(What the task asks):
Return only the lines starting at the line that contains "(355, 165) = (802, 250): red" and ending with the final line of the listing; include both endpoints.

(Data extract):
╔══

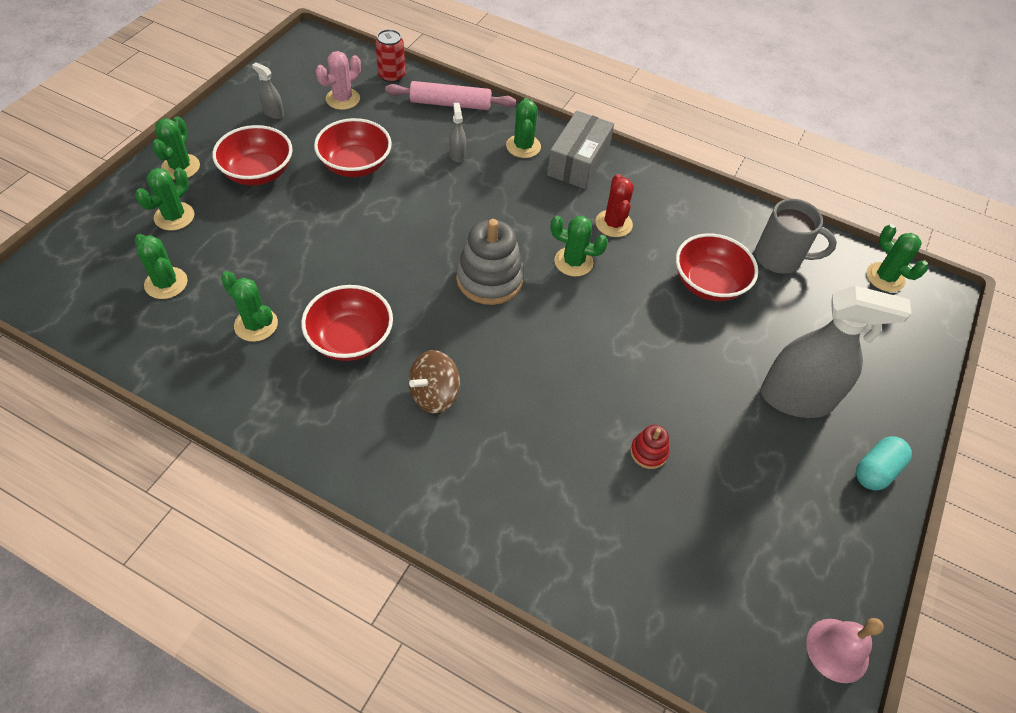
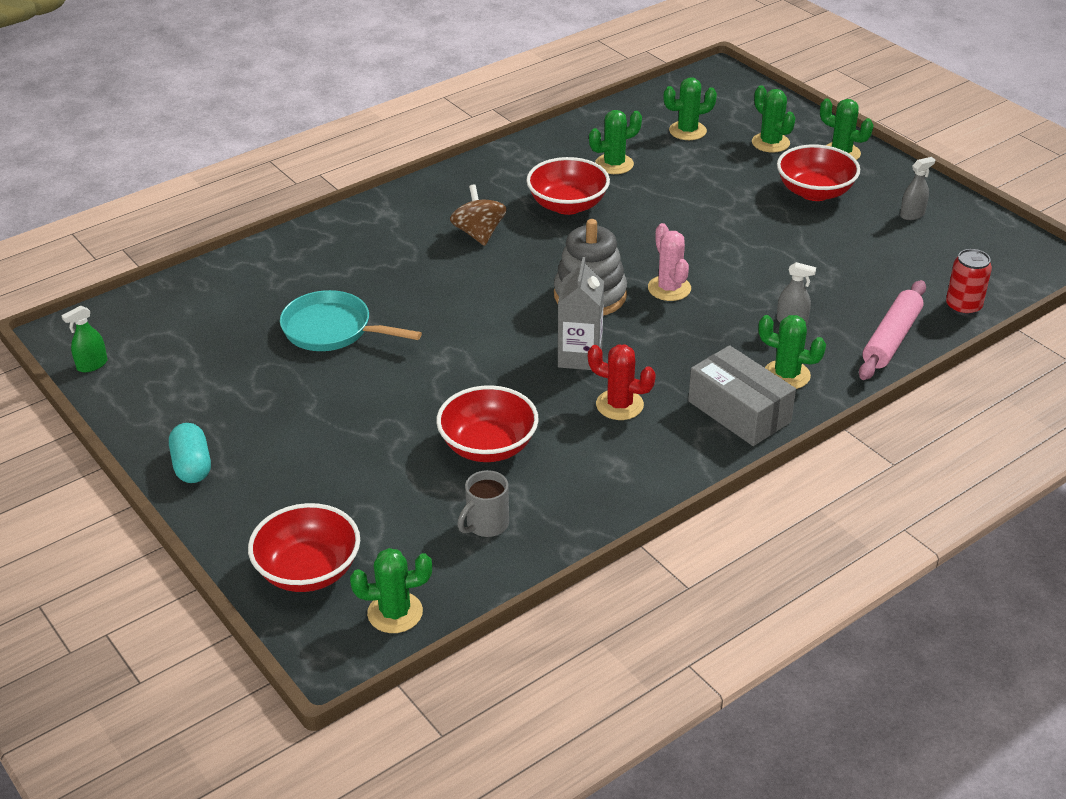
camera: 120 degrees right, 15 degrees down
(343, 99) = (925, 263): pink cactus -> pink cactus (669, 288)
(355, 165) = (802, 250): red bowl -> red bowl (308, 570)
(573, 262) = (580, 356): green cactus -> grey carton
(648, 452) = (332, 330): red stacking toy -> turquoise pan
(780, 258) = (486, 525): grey mug -> grey mug, size x0.67
(796, 398) = (306, 447): grey spray bottle -> none
(837, 650) = (92, 365): pink bell -> green spray bottle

╚══

(Result):
(355, 165) = (802, 250): red bowl -> red bowl (308, 570)
(573, 262) = (580, 356): green cactus -> grey carton
(648, 452) = (332, 330): red stacking toy -> turquoise pan
(780, 258) = (486, 525): grey mug -> grey mug, size x0.67
(796, 398) = (306, 447): grey spray bottle -> none
(837, 650) = (92, 365): pink bell -> green spray bottle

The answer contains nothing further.